**Input material:**
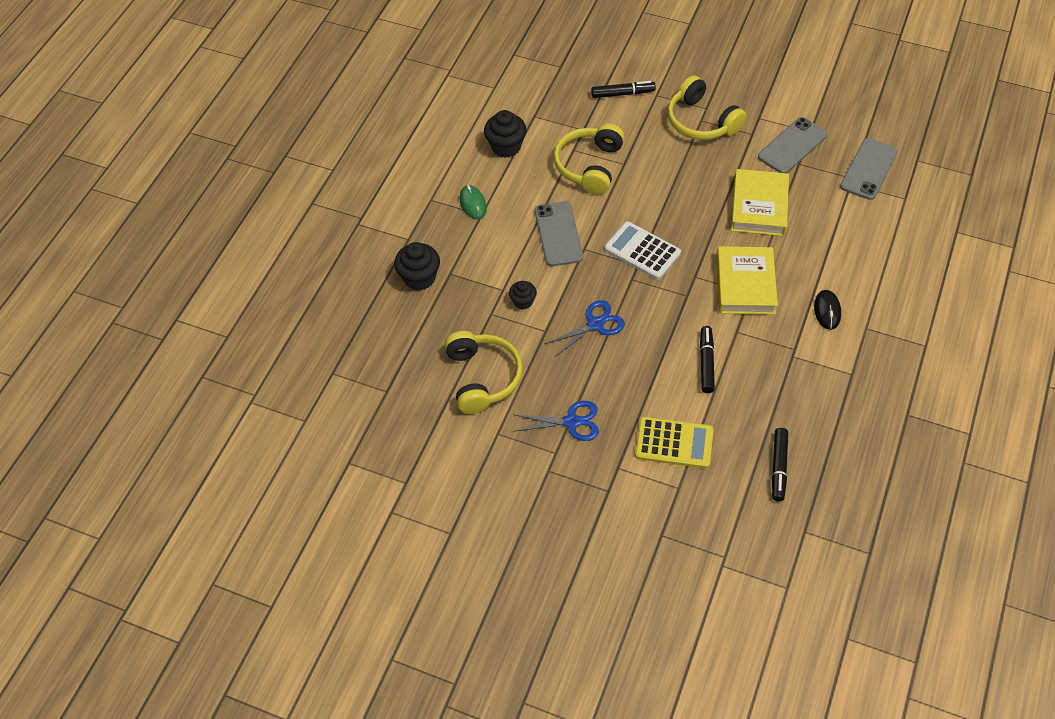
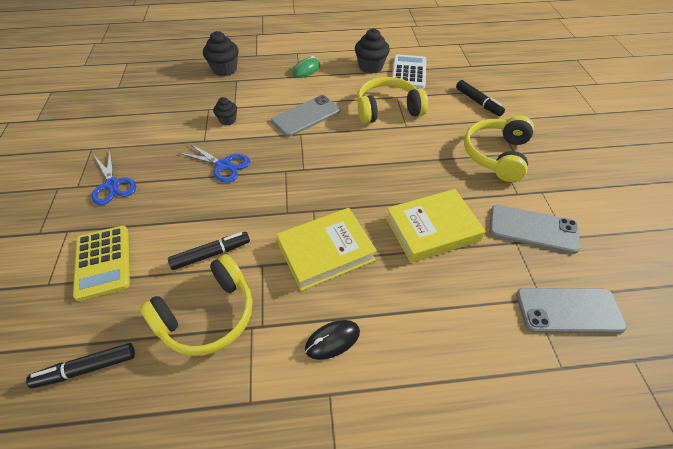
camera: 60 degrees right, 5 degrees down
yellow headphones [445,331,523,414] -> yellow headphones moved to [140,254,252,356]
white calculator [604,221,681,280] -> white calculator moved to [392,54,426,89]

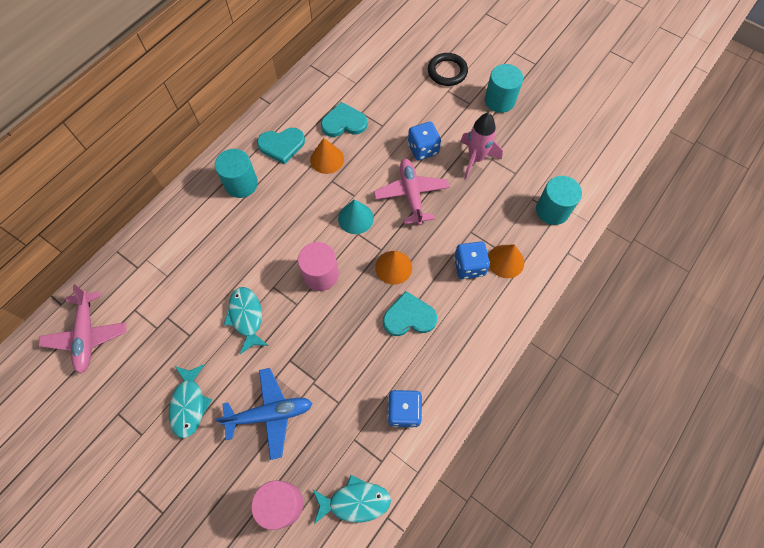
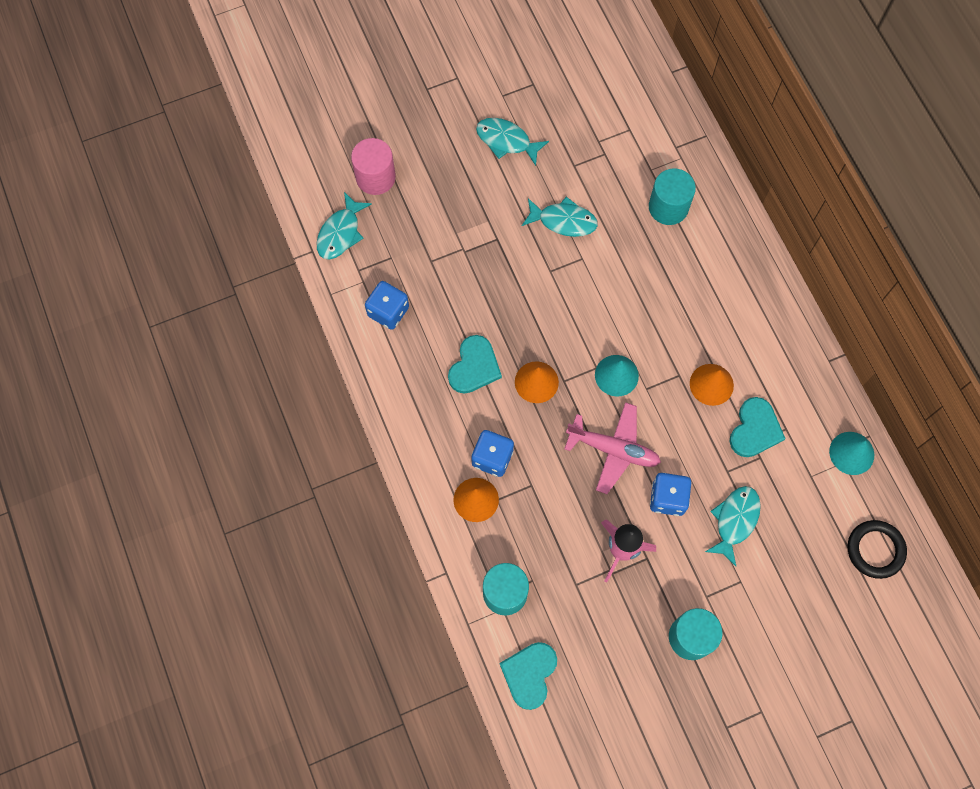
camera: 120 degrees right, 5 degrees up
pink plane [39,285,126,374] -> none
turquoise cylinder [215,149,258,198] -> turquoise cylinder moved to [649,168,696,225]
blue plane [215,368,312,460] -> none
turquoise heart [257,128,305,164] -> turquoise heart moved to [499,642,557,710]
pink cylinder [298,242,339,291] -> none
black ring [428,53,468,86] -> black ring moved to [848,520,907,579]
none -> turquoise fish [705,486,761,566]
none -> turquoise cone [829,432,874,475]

**Instructions for the task:** An exact copy is required of the lines from the one holding "white calculator [604,221,681,280]" to the end of the entries above, both included; no pictures belong in it.

**Response to this task:**
white calculator [604,221,681,280] -> white calculator moved to [392,54,426,89]

camera: 120 degrees right, 5 degrees up
pink plane [39,285,126,374] -> none
turquoise cylinder [215,149,258,198] -> turquoise cylinder moved to [649,168,696,225]
blue plane [215,368,312,460] -> none
turquoise heart [257,128,305,164] -> turquoise heart moved to [499,642,557,710]
pink cylinder [298,242,339,291] -> none
black ring [428,53,468,86] -> black ring moved to [848,520,907,579]
none -> turquoise fish [705,486,761,566]
none -> turquoise cone [829,432,874,475]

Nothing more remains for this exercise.